• [SOURCE MATERIAL]:
*** Block opens ***

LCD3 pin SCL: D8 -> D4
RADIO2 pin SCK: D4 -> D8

*** Block closes ***
*** Block opens ***

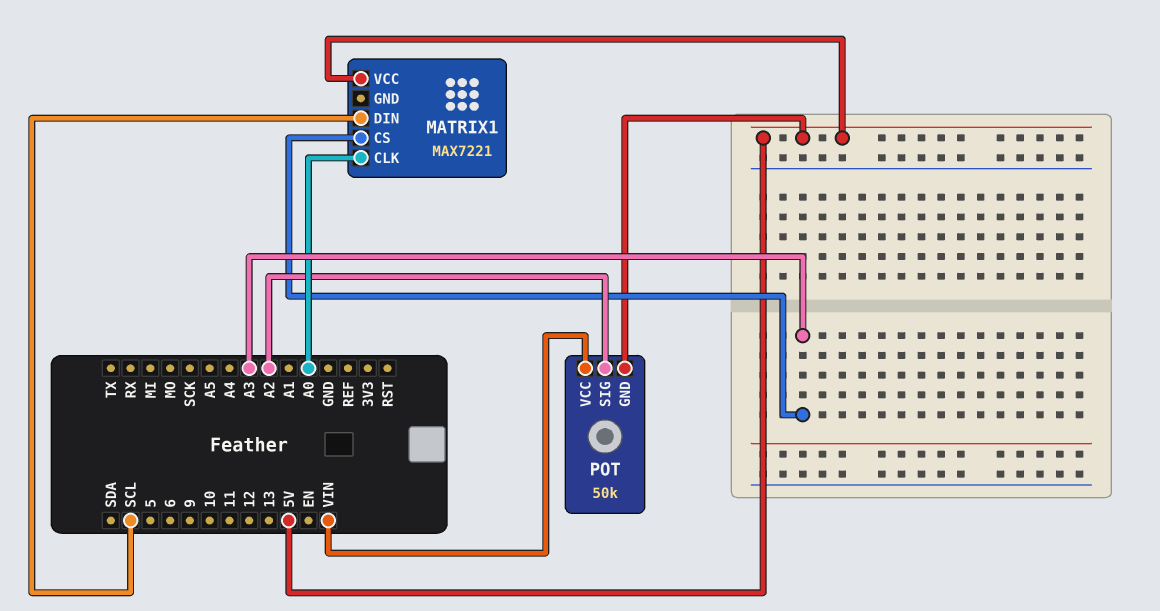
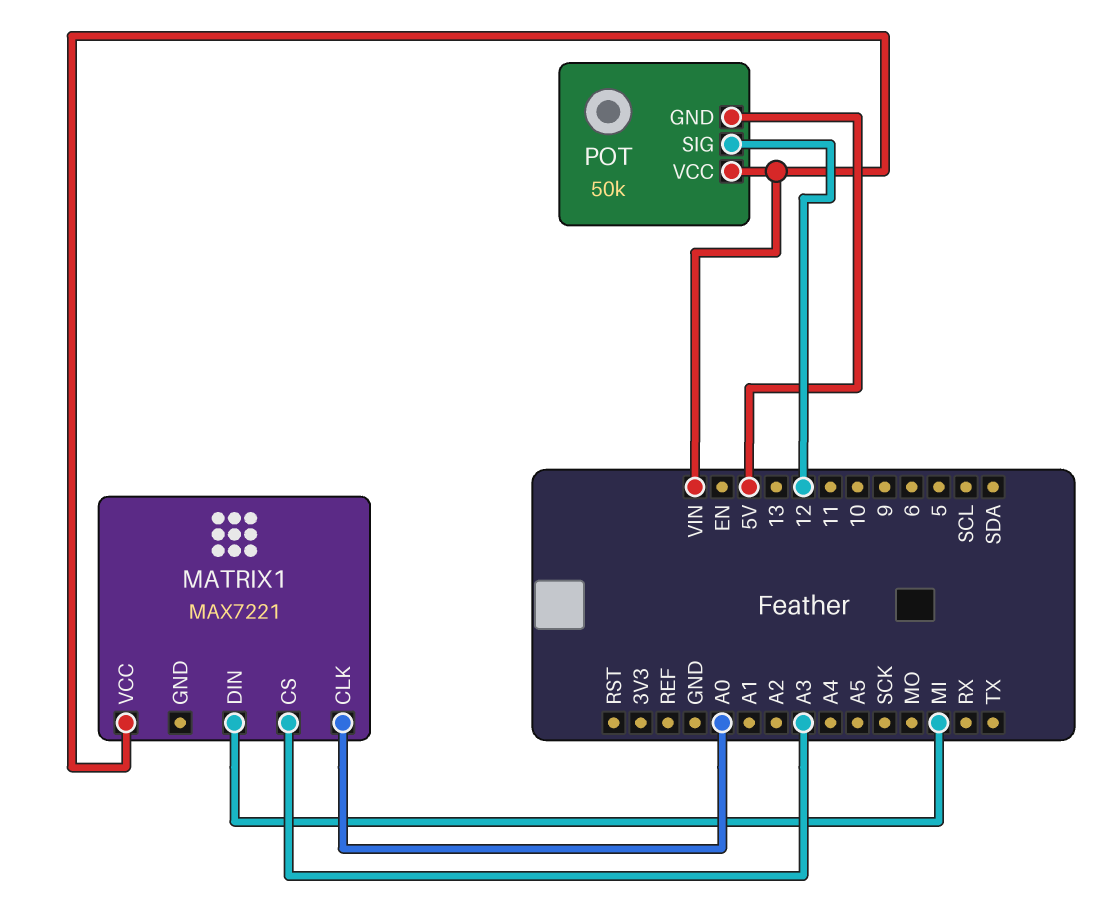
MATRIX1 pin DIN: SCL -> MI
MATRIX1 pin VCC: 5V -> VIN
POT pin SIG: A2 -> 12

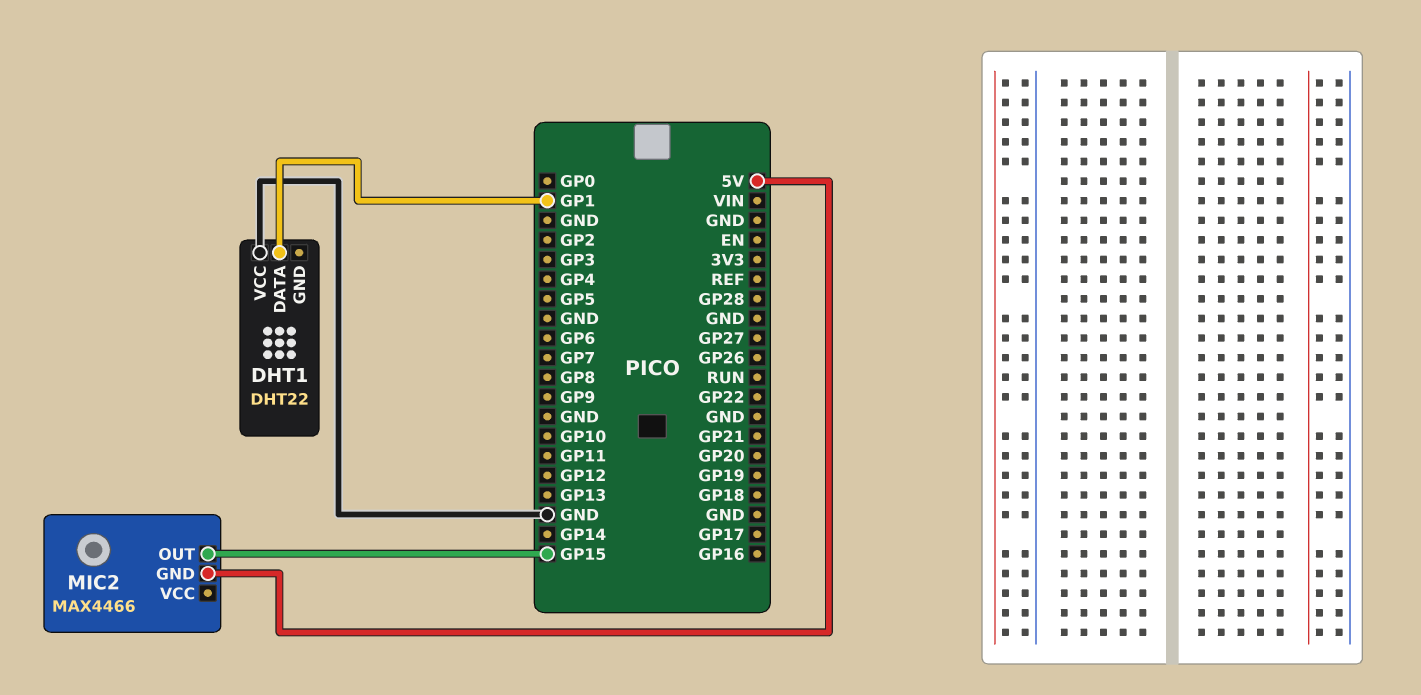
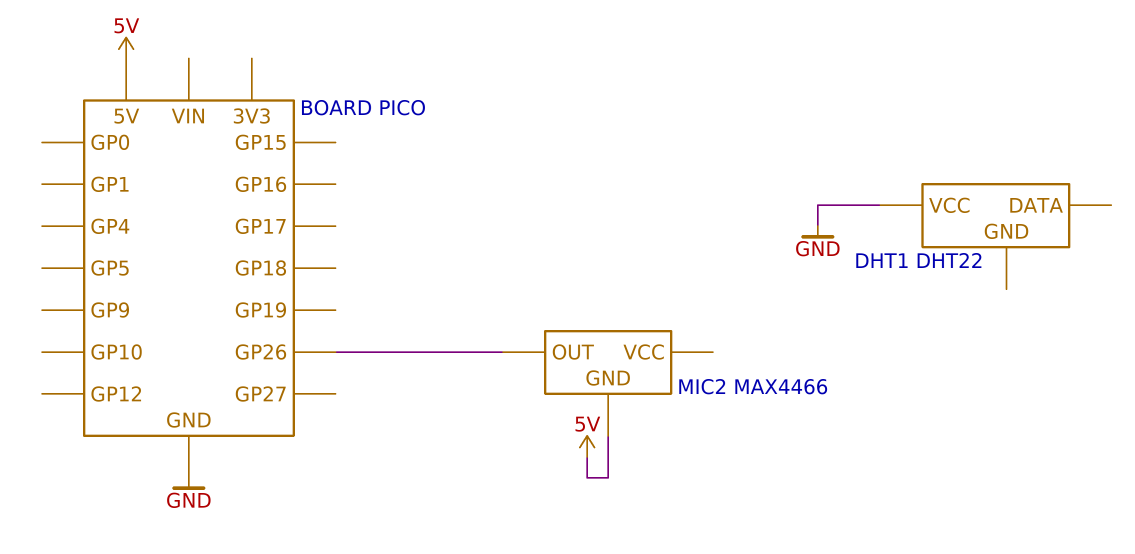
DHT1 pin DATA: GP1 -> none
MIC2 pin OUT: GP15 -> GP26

*** Block closes ***

• [WORK TASK]:
Each line above that falls between the line with "POT pin SIG: A2 -> 12" and the line with "MIC2 pin OUT: GP15 -> GP26" should be printed exactly, together with those two lines, but the pictures should not.

• [EXPECTED ANSWER]:
POT pin SIG: A2 -> 12

DHT1 pin DATA: GP1 -> none
MIC2 pin OUT: GP15 -> GP26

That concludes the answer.